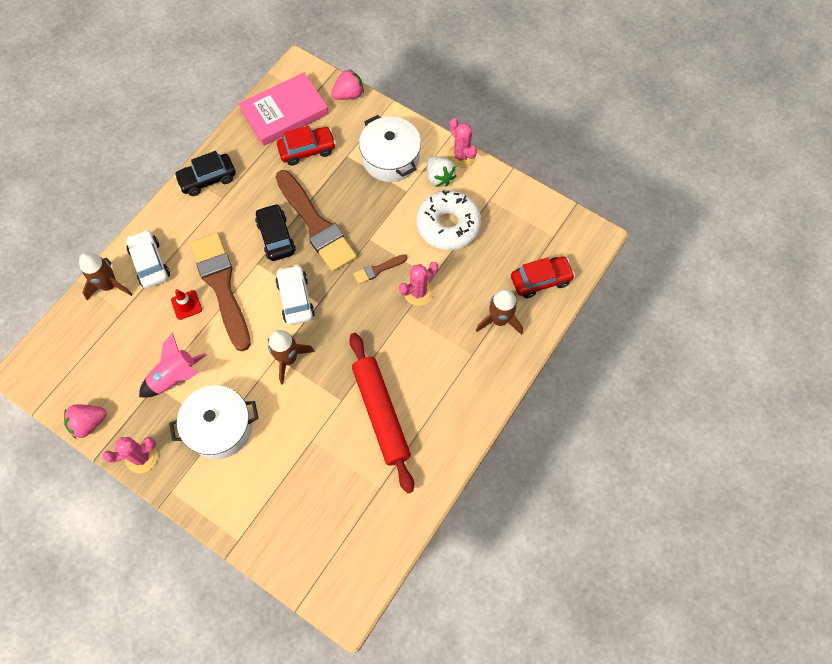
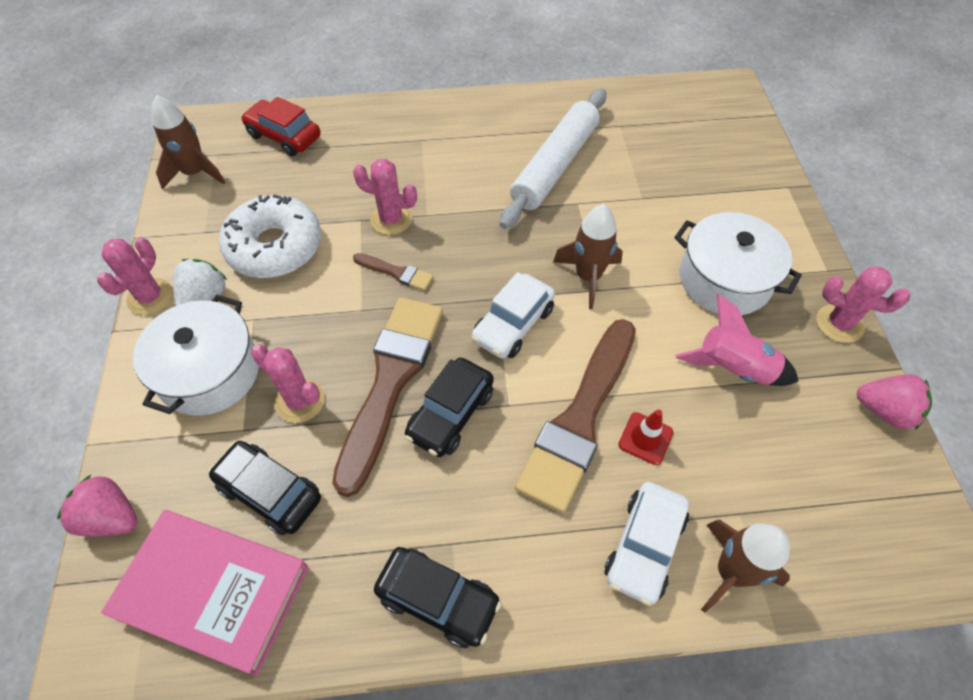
camera: 130 degrees left, 10 degrees down
red car [277,126,336,166] -> black car [208,441,321,535]
red rolling pin [349,333,414,493] -> white rolling pin [499,88,606,229]
brown rocket [476,289,523,335] -> brown rocket moved to [151,95,226,189]
none -> pink cactus [251,344,325,423]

--------------------------------------------------

• **Task requirements**: From the line containing "brown rocket [476,289,523,335]" through the last line of the entries above, print each line exactly as it stands.

• **Response box**:
brown rocket [476,289,523,335] -> brown rocket moved to [151,95,226,189]
none -> pink cactus [251,344,325,423]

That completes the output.